Your task. Below are records; the lines starting at the one with "yellow book: 1 -> 2" and ending at the one with "white carton: 5 -> 1" must be reproduced exactly, both included. Pictures must not appear.

◇ ◇ ◇

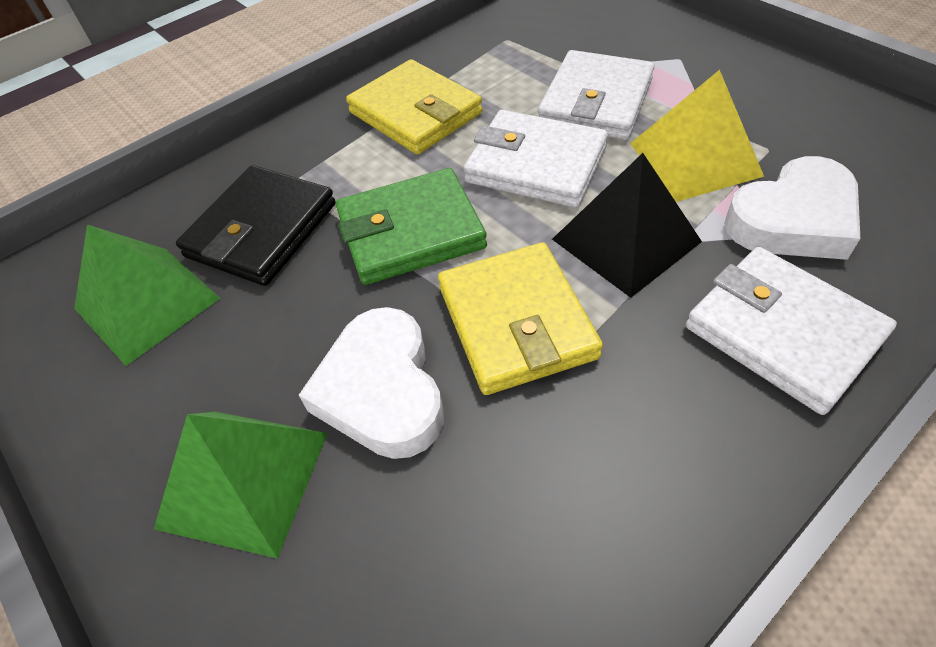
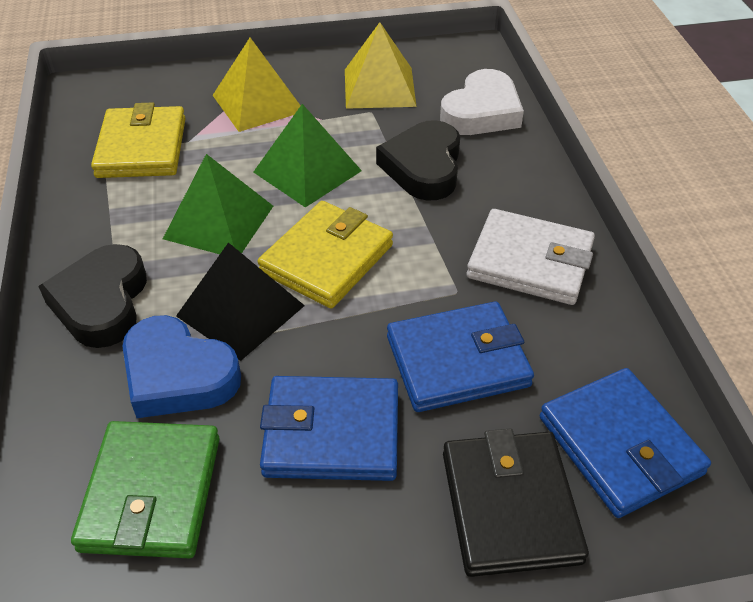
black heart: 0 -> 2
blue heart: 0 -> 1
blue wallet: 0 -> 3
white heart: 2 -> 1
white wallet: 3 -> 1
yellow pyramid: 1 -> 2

◇ ◇ ◇

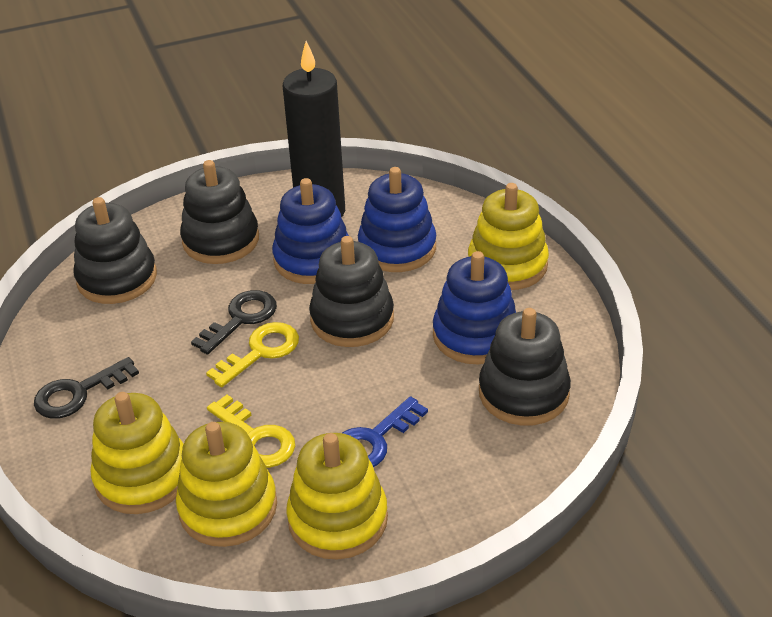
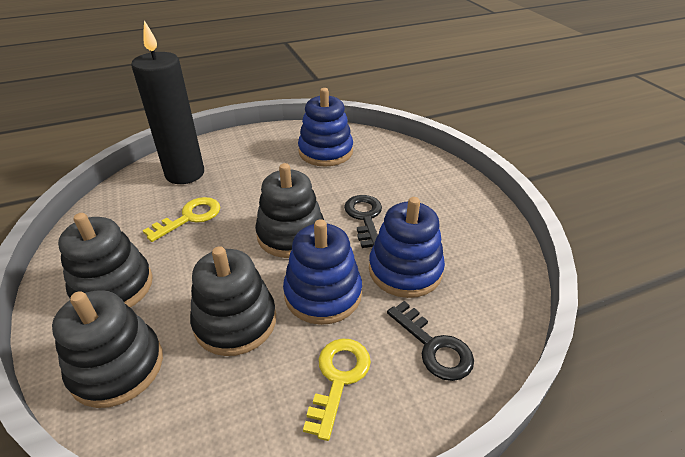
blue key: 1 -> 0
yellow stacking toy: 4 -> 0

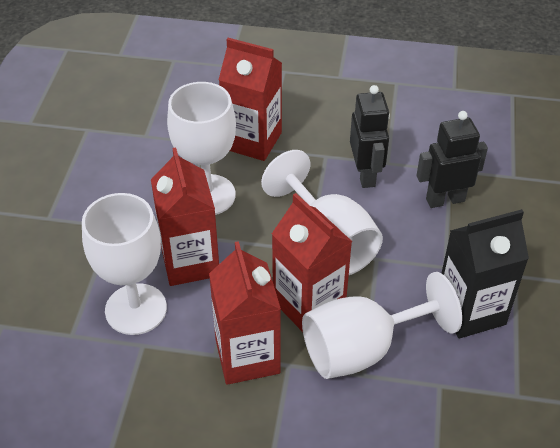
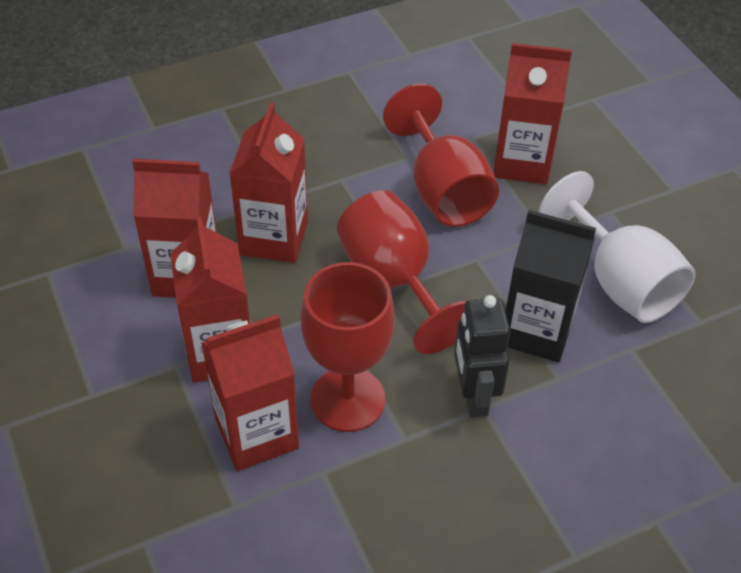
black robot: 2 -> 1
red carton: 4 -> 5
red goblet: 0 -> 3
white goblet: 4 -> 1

◇ ◇ ◇

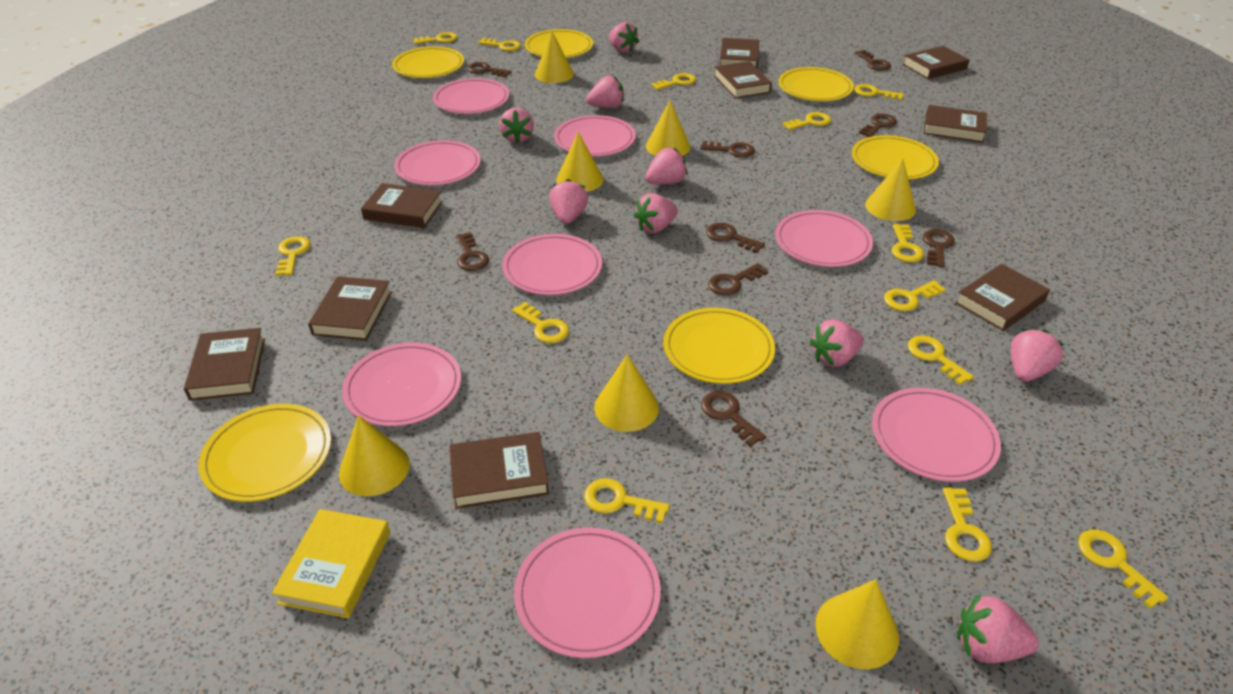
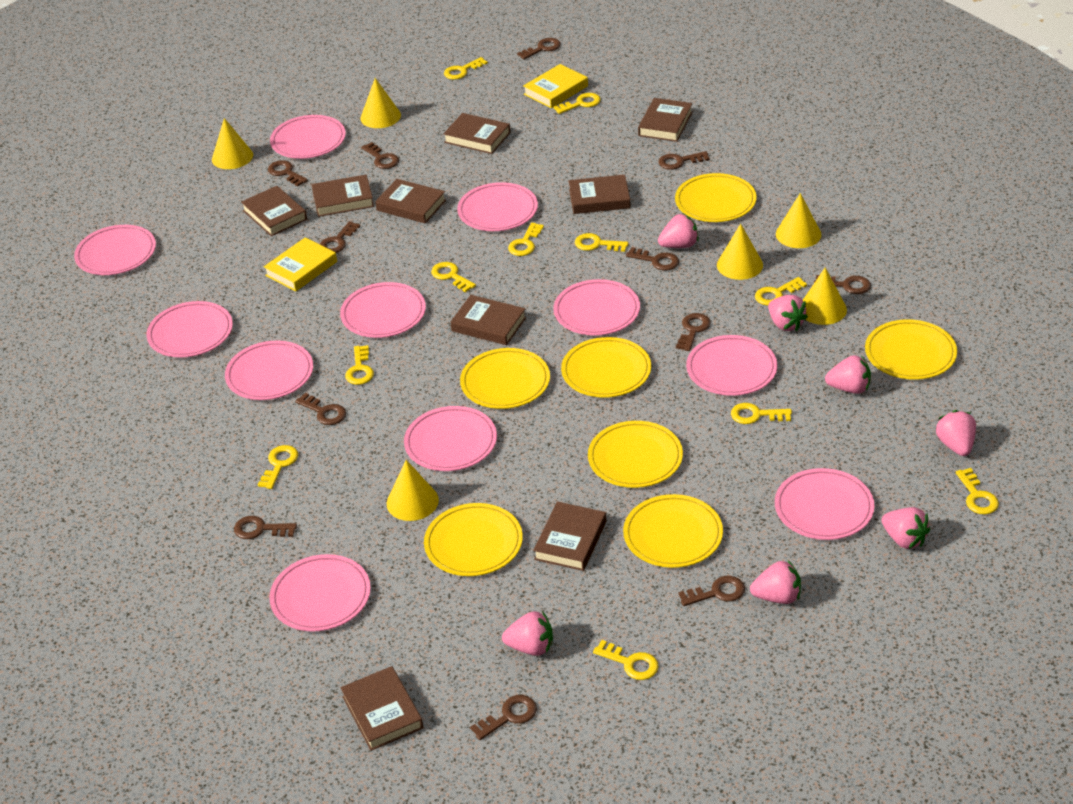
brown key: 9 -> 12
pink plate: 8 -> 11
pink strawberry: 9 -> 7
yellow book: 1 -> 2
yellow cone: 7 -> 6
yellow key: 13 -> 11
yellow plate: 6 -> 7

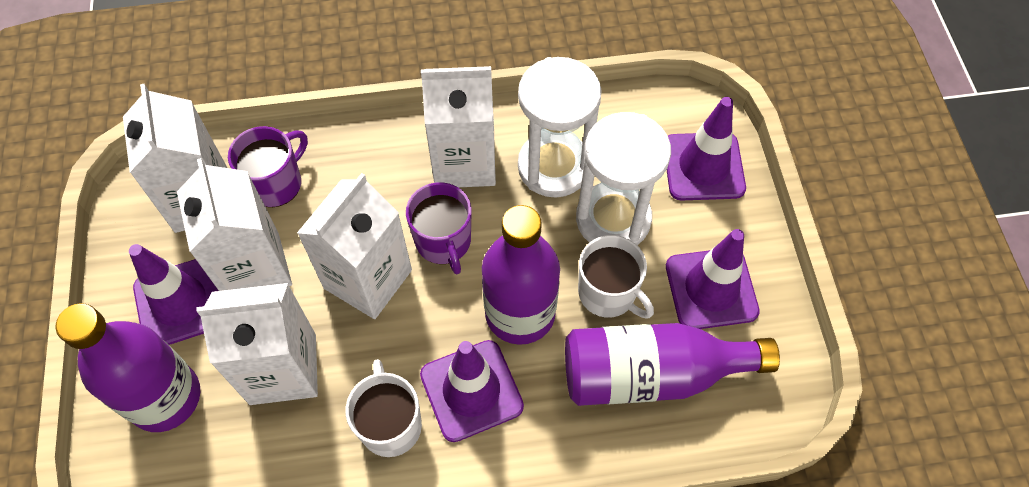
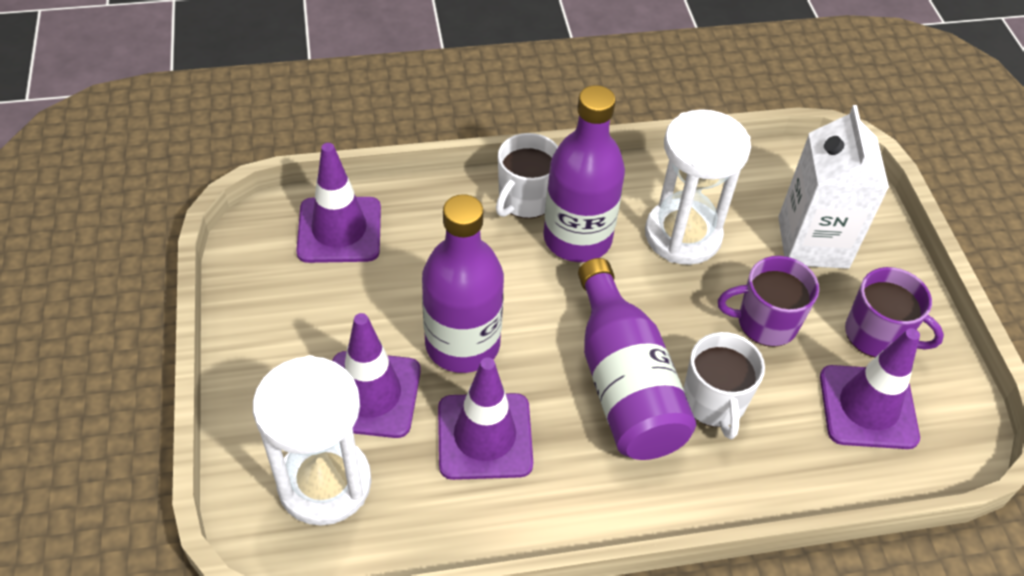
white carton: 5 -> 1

◇ ◇ ◇

Result of the task.
yellow book: 1 -> 2
yellow cone: 7 -> 6
yellow key: 13 -> 11
yellow plate: 6 -> 7

white carton: 5 -> 1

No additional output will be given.